-- Supplied data --

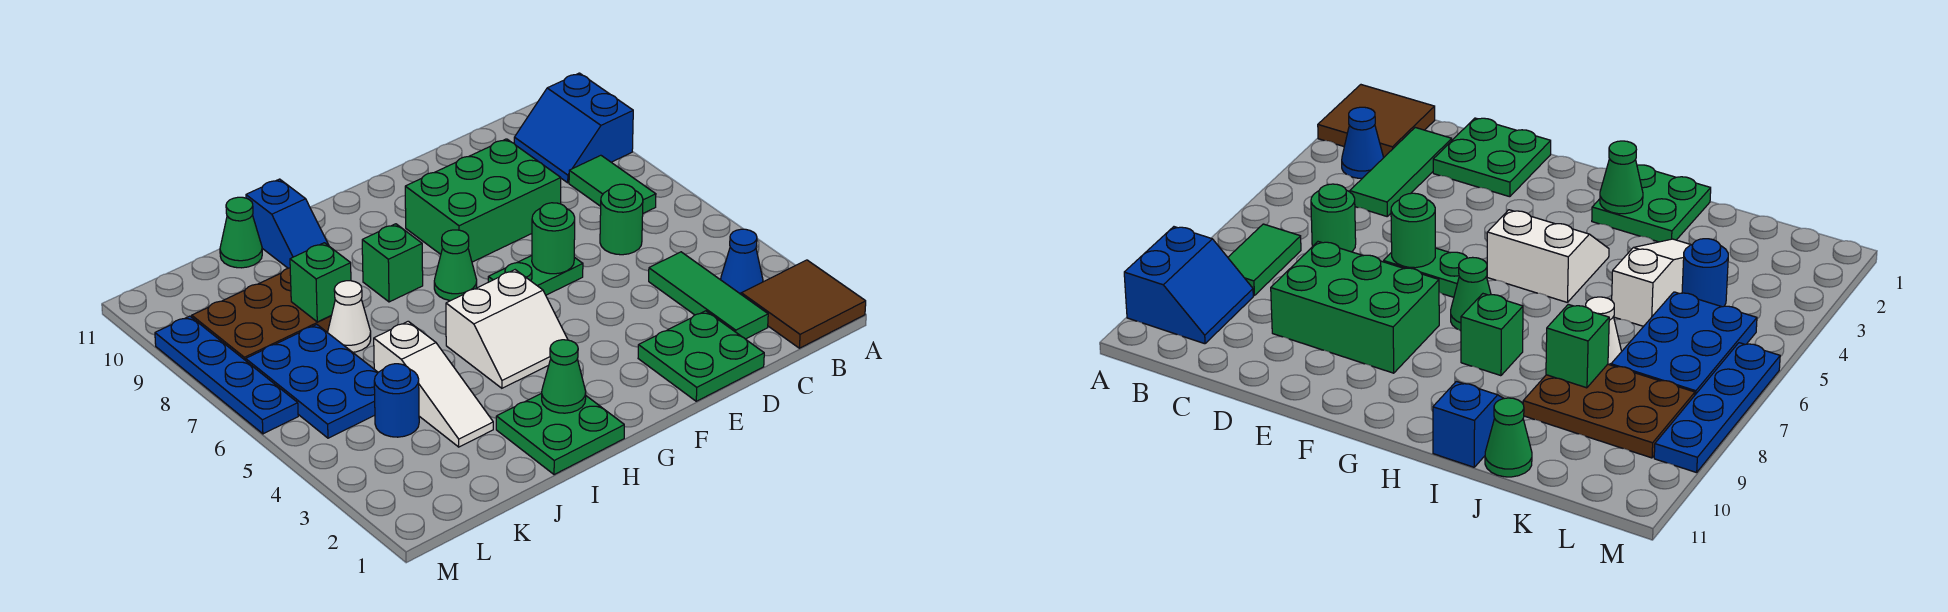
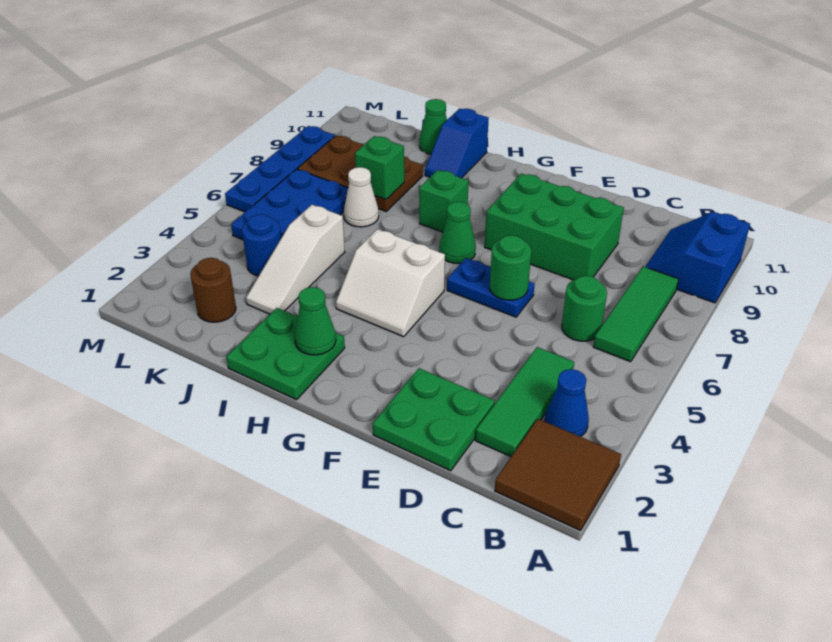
green tile B7:B8 level 1 -> green tile B6:B8 level 1
green plate E6:F6 level 1 -> blue plate E6:F6 level 1
none -> brown round brick K2 level 1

-- What is being asked --
Provide a precise transcription of the listing, excluding each picture.

-- Output for this exercise --
green tile B7:B8 level 1 -> green tile B6:B8 level 1
green plate E6:F6 level 1 -> blue plate E6:F6 level 1
none -> brown round brick K2 level 1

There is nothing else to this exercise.